> _Description of the task_
In the listing below, find the line with "orange bottle [388,124,427,198]" and the line with "none -> red bowling pin [747,356,793,432]". Repeat those two lines and all lines between them exactly.

━━━ Supplied entries

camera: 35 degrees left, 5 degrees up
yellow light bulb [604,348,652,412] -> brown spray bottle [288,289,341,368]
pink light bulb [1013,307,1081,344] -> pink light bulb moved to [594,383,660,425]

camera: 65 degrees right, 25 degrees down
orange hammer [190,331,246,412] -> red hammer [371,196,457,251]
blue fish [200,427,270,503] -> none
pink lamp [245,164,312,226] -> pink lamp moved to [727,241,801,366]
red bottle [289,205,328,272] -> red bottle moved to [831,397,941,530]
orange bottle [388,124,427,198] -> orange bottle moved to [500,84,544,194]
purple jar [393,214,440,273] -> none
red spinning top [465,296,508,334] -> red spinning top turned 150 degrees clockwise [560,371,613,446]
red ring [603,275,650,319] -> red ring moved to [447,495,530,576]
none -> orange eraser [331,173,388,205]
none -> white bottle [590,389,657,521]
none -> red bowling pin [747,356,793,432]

━━━━━━
━━━ Supplied entries

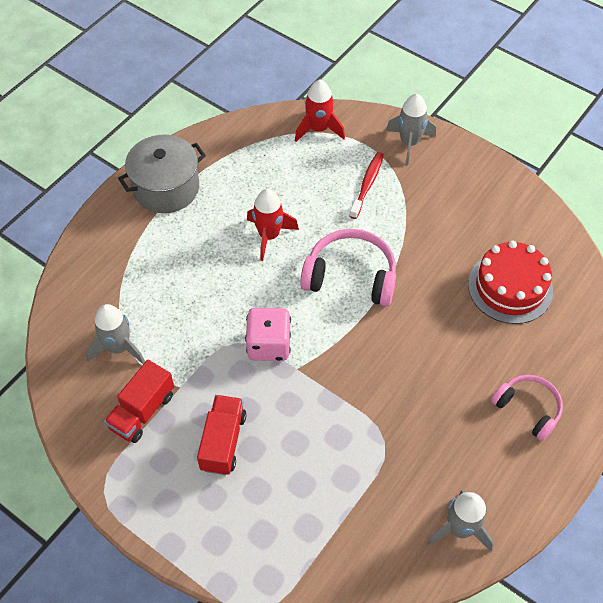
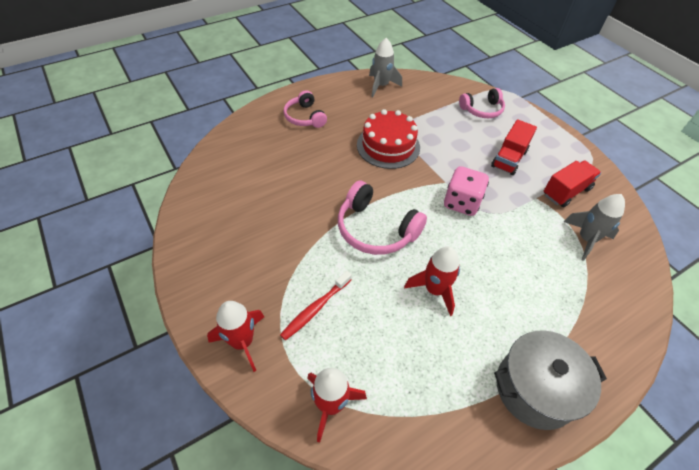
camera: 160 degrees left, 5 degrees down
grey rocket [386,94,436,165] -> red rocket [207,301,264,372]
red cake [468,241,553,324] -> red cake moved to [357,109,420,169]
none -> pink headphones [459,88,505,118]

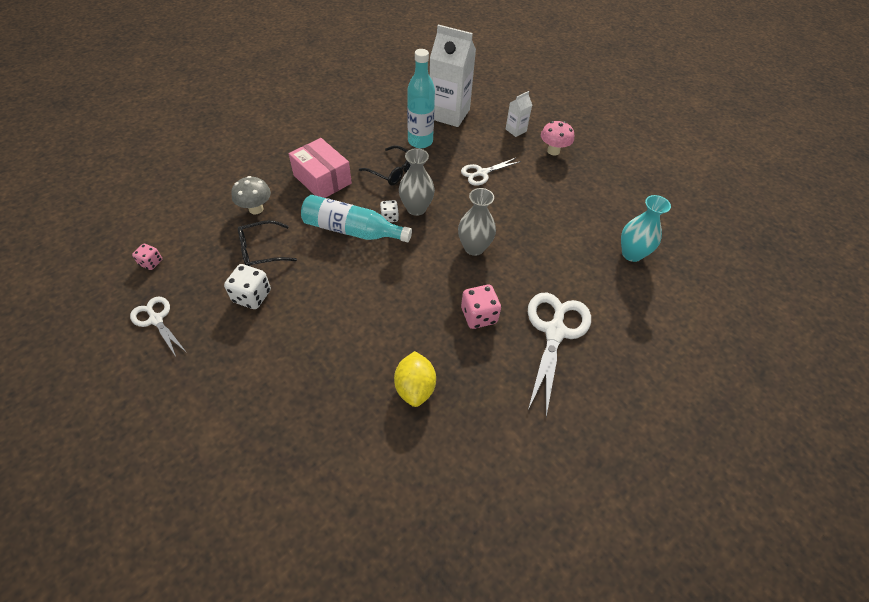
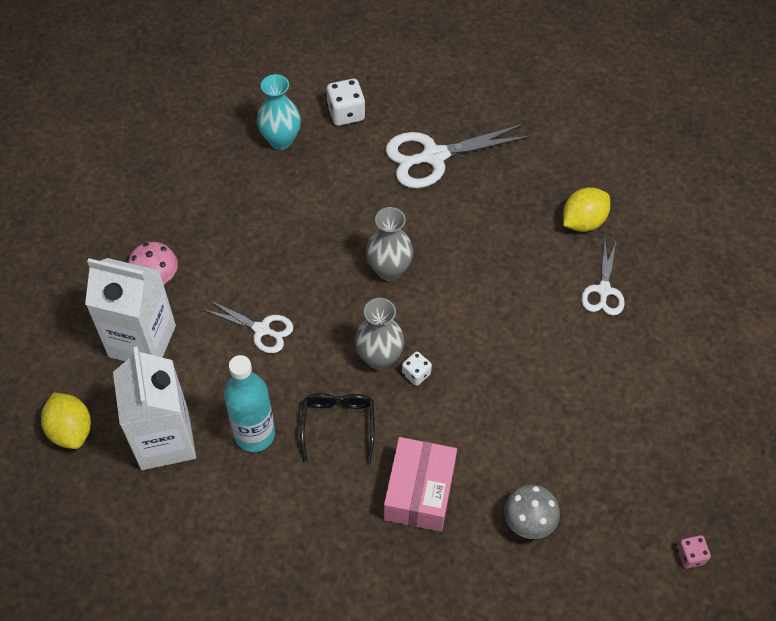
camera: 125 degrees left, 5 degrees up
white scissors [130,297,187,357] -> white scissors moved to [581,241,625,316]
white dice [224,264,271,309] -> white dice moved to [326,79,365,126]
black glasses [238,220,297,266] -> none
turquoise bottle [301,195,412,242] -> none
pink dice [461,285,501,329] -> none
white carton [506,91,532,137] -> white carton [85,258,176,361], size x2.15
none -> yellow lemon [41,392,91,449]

━━━━━━

> _Result_
orange bottle [388,124,427,198] -> orange bottle moved to [500,84,544,194]
purple jar [393,214,440,273] -> none
red spinning top [465,296,508,334] -> red spinning top turned 150 degrees clockwise [560,371,613,446]
red ring [603,275,650,319] -> red ring moved to [447,495,530,576]
none -> orange eraser [331,173,388,205]
none -> white bottle [590,389,657,521]
none -> red bowling pin [747,356,793,432]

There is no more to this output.